<<<<

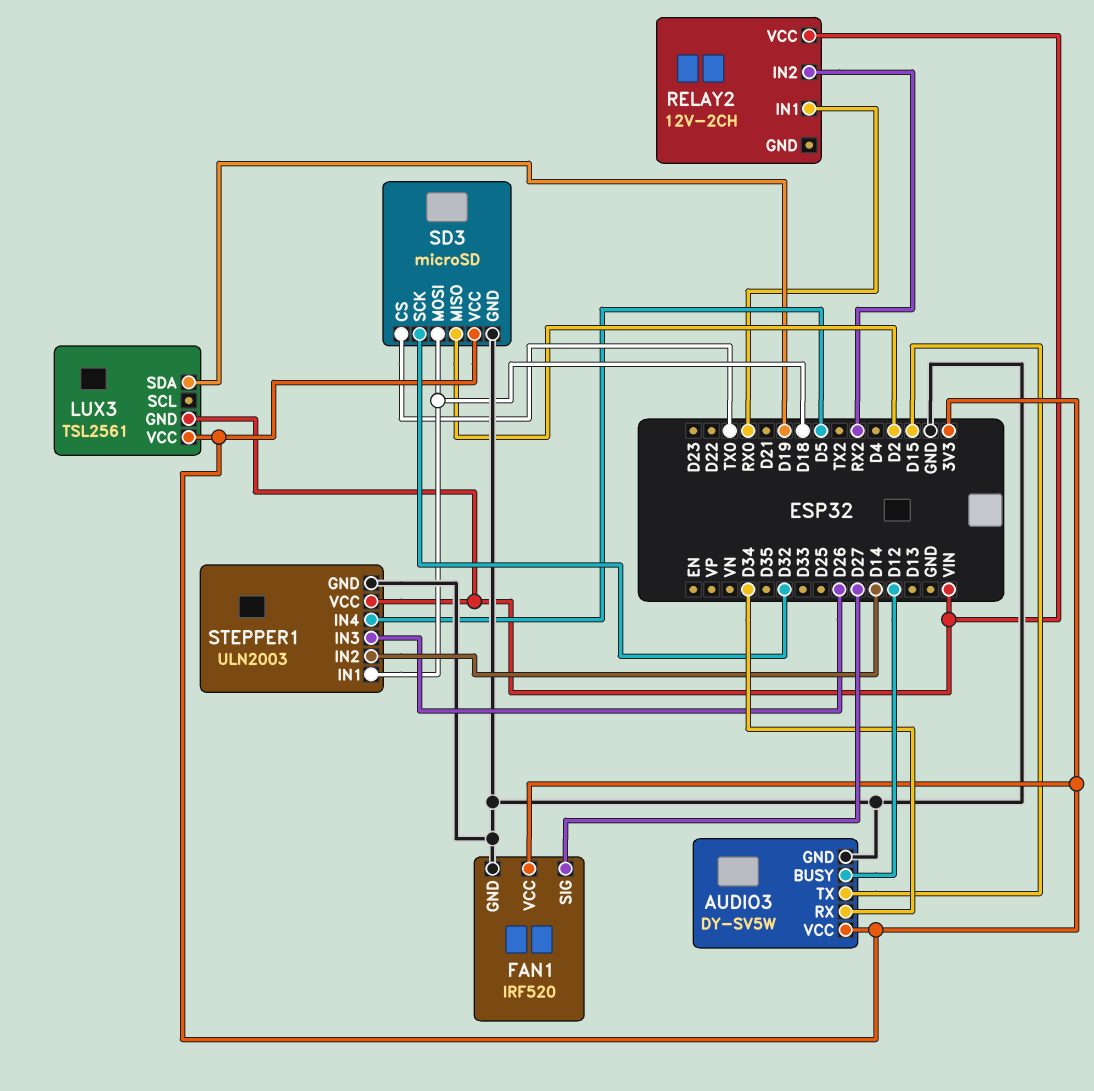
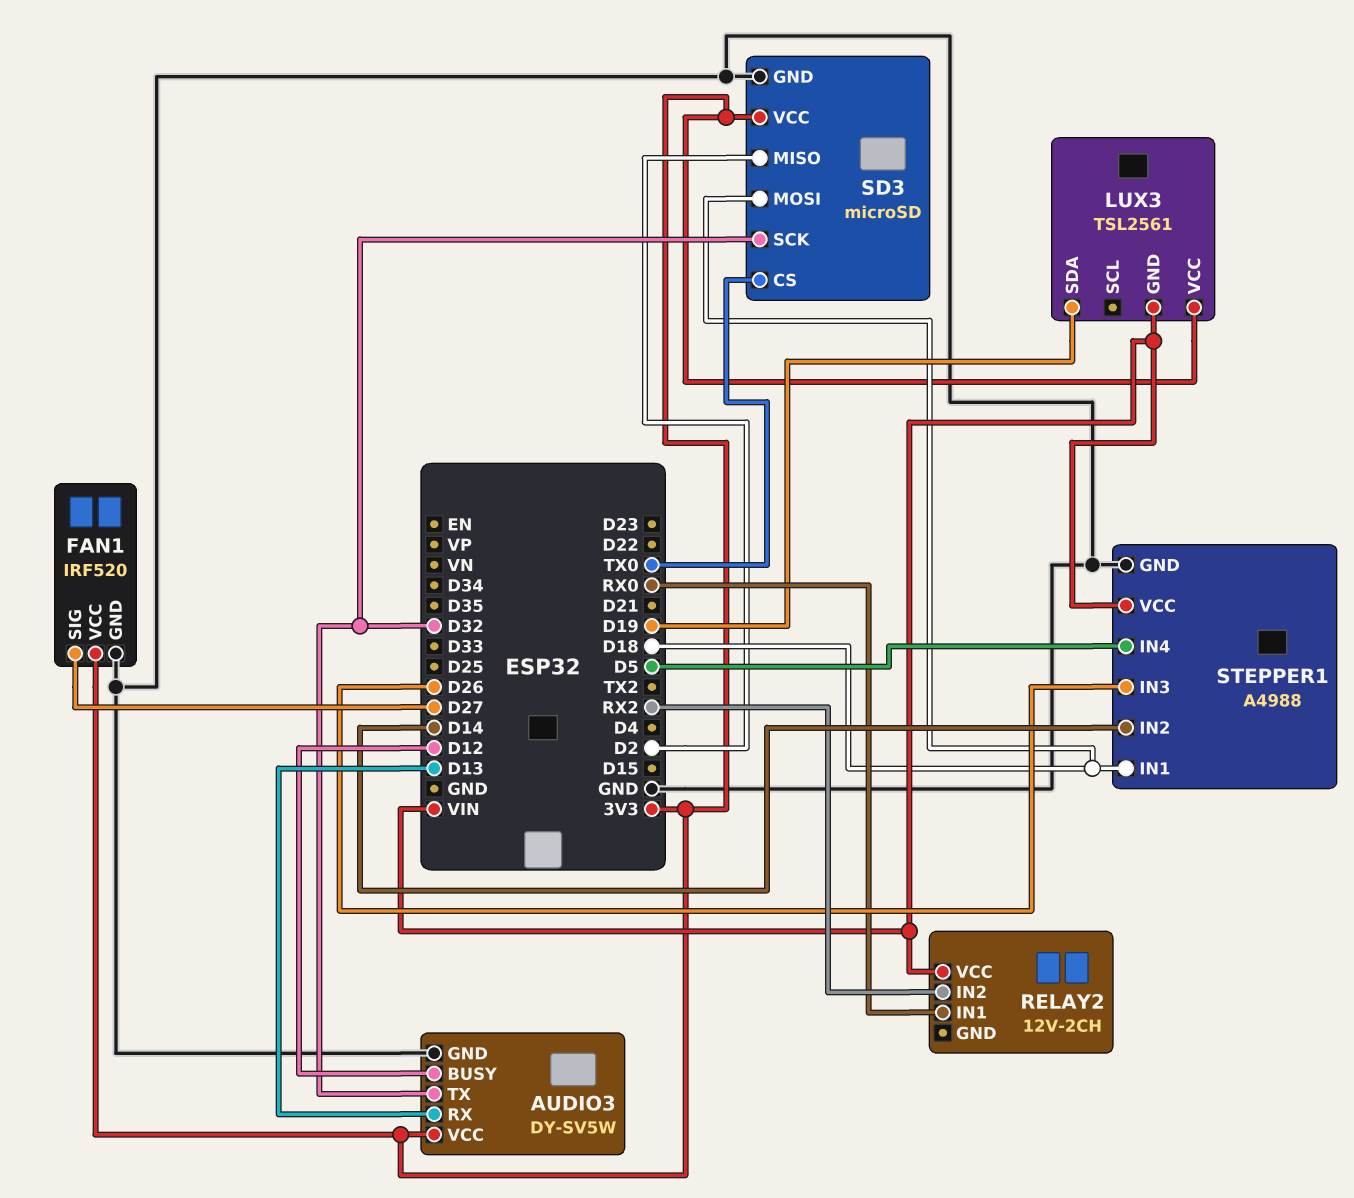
AUDIO3 pin RX: D34 -> D13
AUDIO3 pin TX: D15 -> D32
STEPPER1: ULN2003 -> A4988

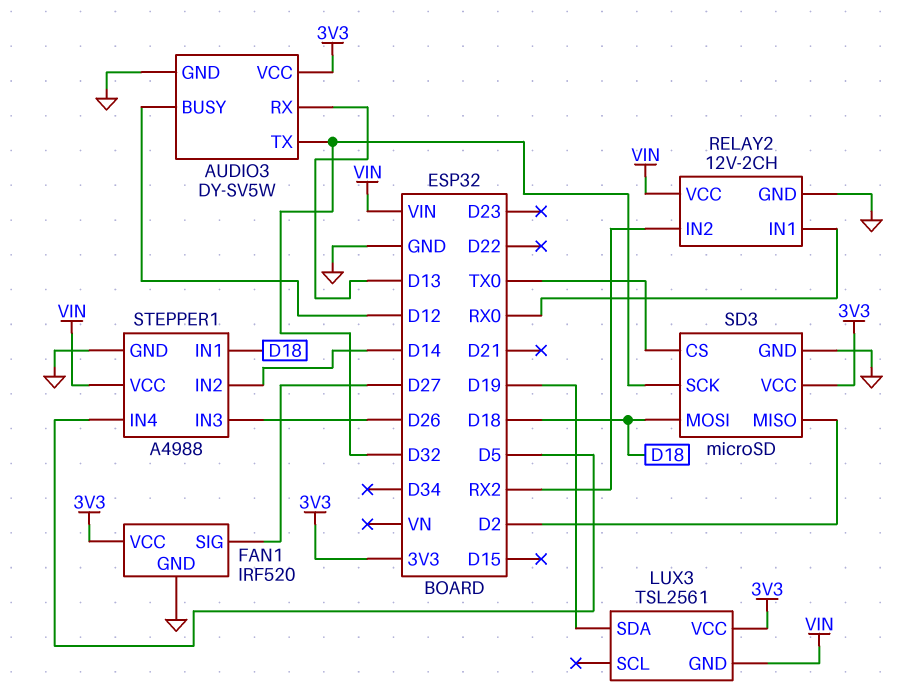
RELAY2 pin GND: none -> GND

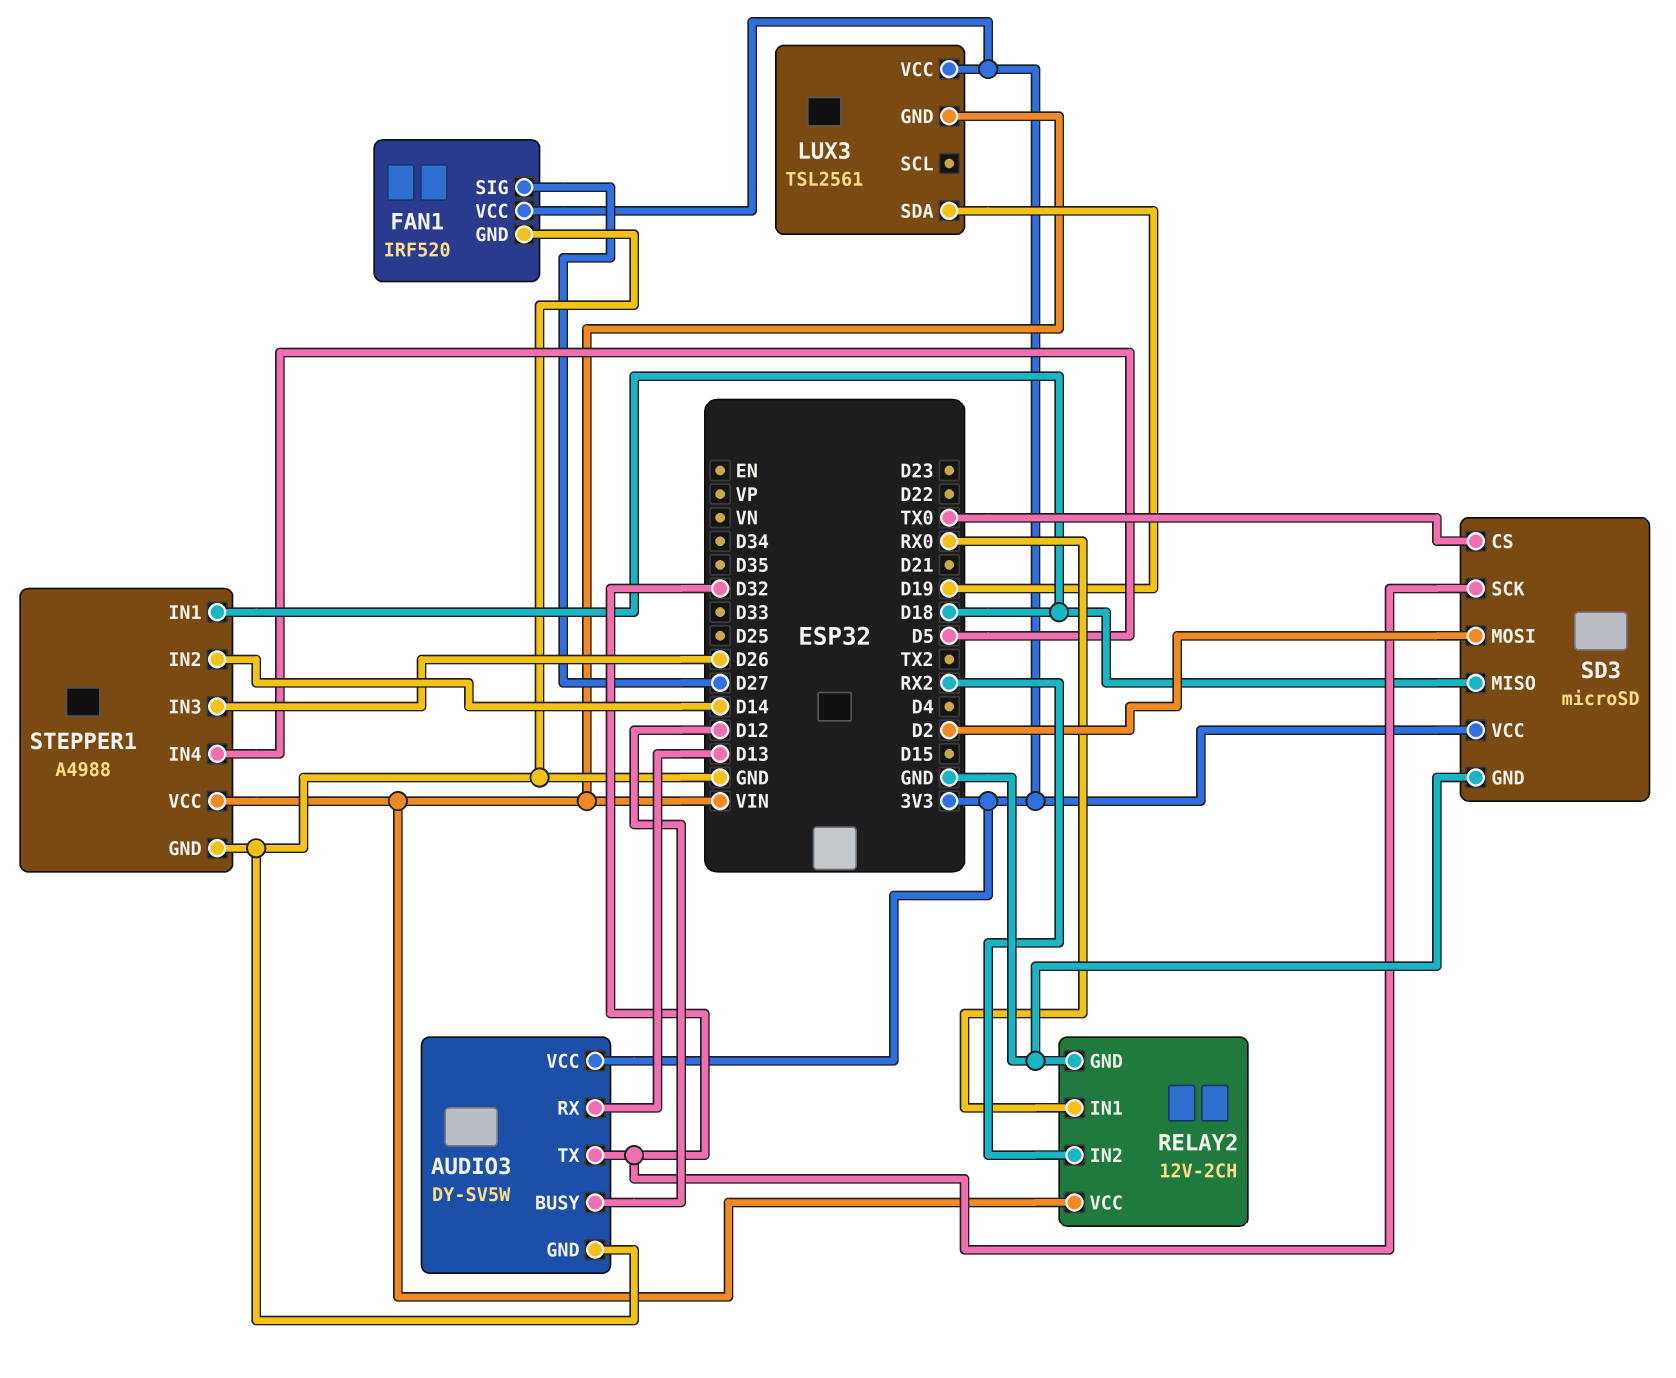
SD3 pin MISO: D2 -> D18
SD3 pin MOSI: D18 -> D2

>>>>

EXERCISE
Quote the material above exactly, from the line holding "STEPPER1: ULN2003 -> A4988" through its last line, including both. Omit the pictures.

TASK RESPONSE
STEPPER1: ULN2003 -> A4988

RELAY2 pin GND: none -> GND

SD3 pin MISO: D2 -> D18
SD3 pin MOSI: D18 -> D2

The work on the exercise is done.